--- RECORDED INFORMATION ---
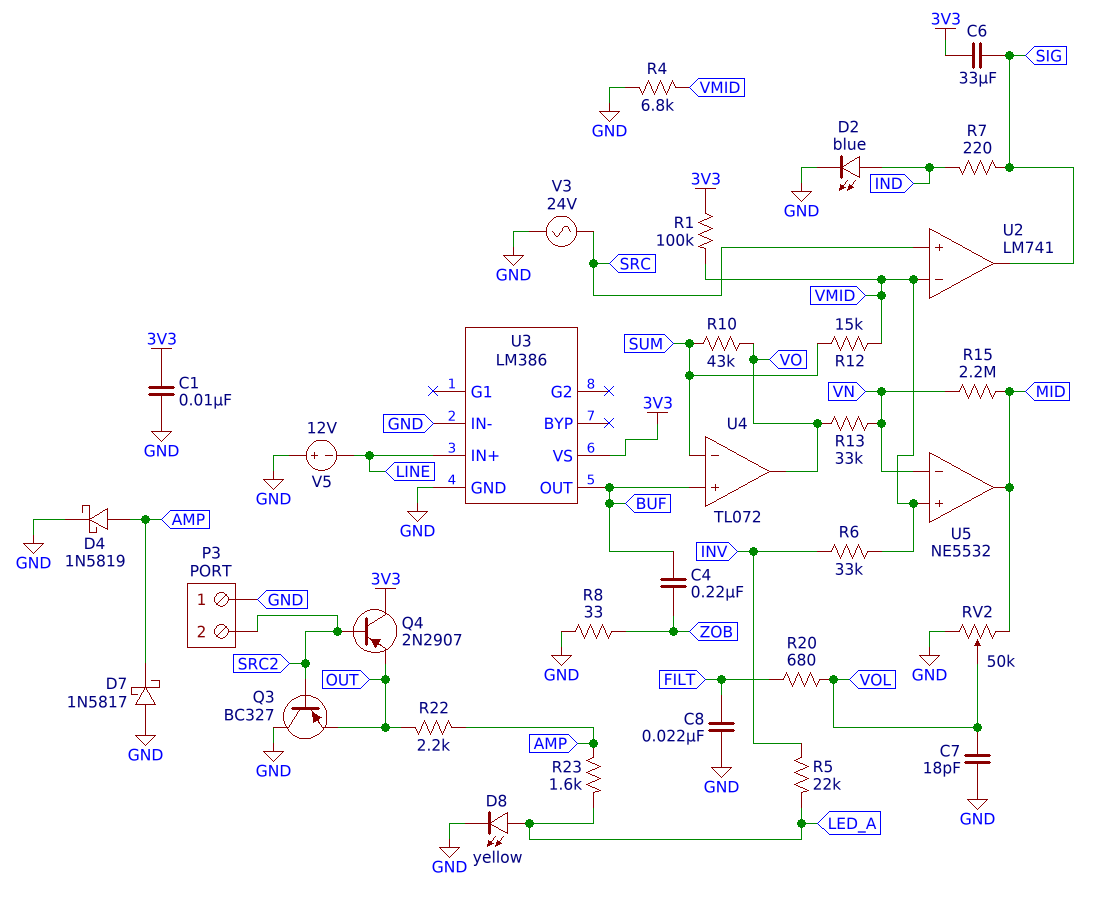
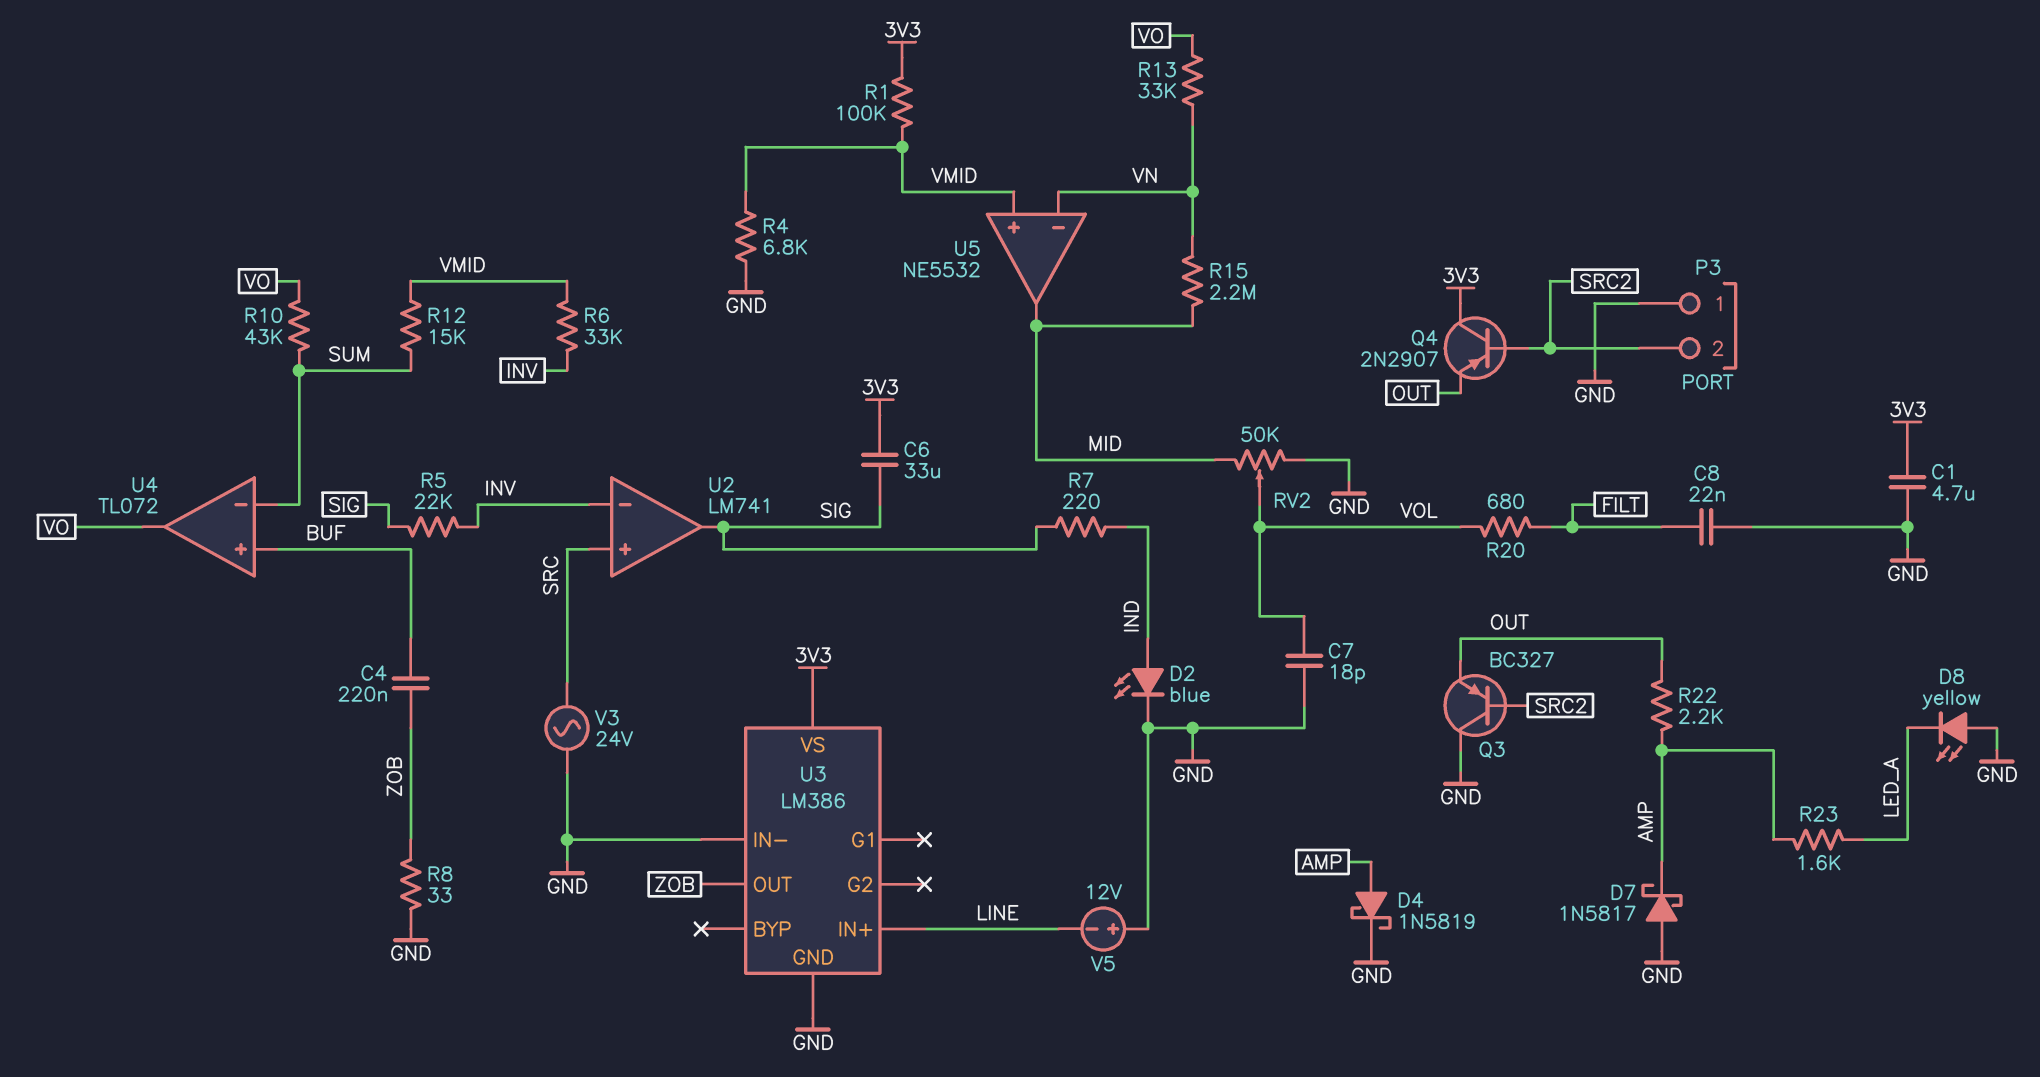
C1: 10nF (3V3, GND) -> 4.7uF (3V3, GND)
D8: LED yellow (A LED_A, K GND) -> LED yellow (A GND, K LED_A)
R5: 22k (INV, LED_A) -> 22k (INV, SIG)
U2 pin in-: VMID -> INV
U3 pin OUT: BUF -> ZOB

--- ACTIVITY ---
Set the records down again exactly, and omit any picture in them.

--- RESULT FOR THIS TASK ---
C1: 10nF (3V3, GND) -> 4.7uF (3V3, GND)
D8: LED yellow (A LED_A, K GND) -> LED yellow (A GND, K LED_A)
R5: 22k (INV, LED_A) -> 22k (INV, SIG)
U2 pin in-: VMID -> INV
U3 pin OUT: BUF -> ZOB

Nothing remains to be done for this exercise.